■ Prompt
Starting with the line that contains "black headphones [702,138,775,195]", write out each line through the end of the listing, unchanged. Output nothing else.

START Extracted data

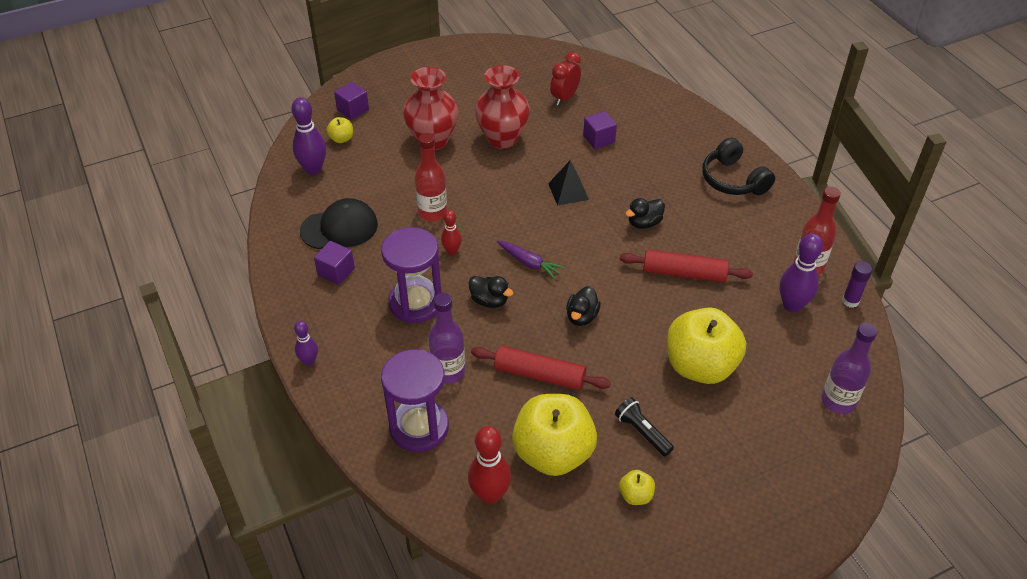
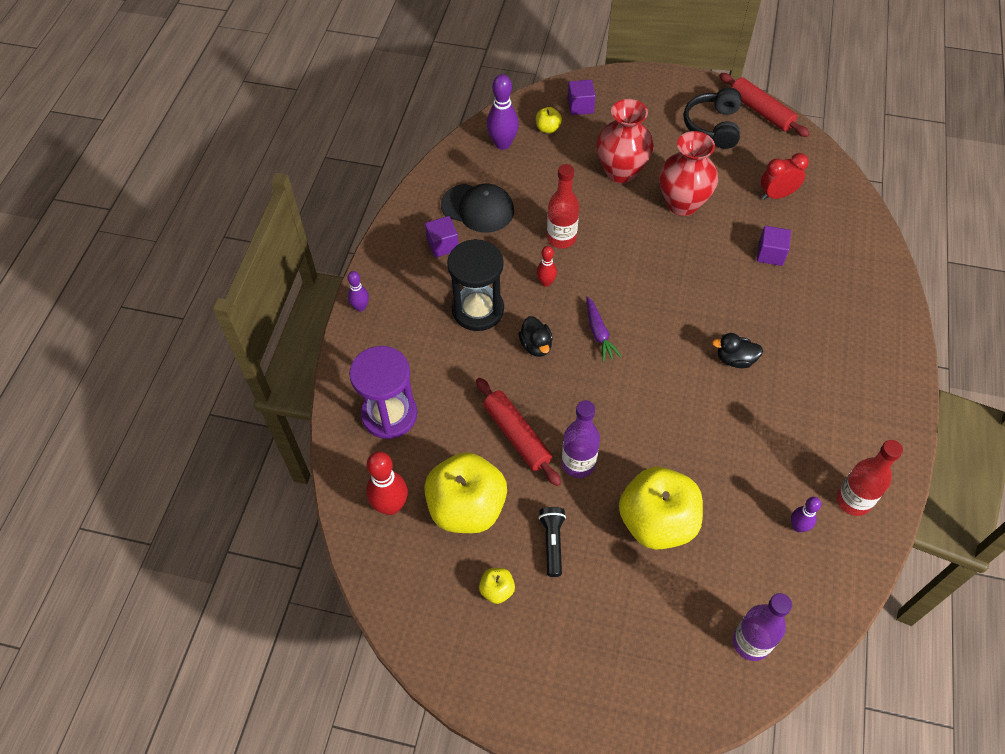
camera: 40 degrees right, 10 degrees up
purple hourglass [381,227,441,323] -> black hourglass [447,239,504,331]
purple bottle [428,293,465,384] -> purple bottle moved to [562,400,600,478]
black pyramid [548,160,589,206] -> none
black duck [566,286,601,326] -> none
red rolling pin [620,249,753,282] -> red rolling pin moved to [719,73,810,137]
black headphones [702,138,775,195] -> black headphones moved to [683,88,741,149]
purple bowling pin [780,233,823,313] -> purple bowling pin [791,497,821,532], size x0.58
purple glue stick [842,261,872,308] -> none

END Extracted data

■ Your response
black headphones [702,138,775,195] -> black headphones moved to [683,88,741,149]
purple bowling pin [780,233,823,313] -> purple bowling pin [791,497,821,532], size x0.58
purple glue stick [842,261,872,308] -> none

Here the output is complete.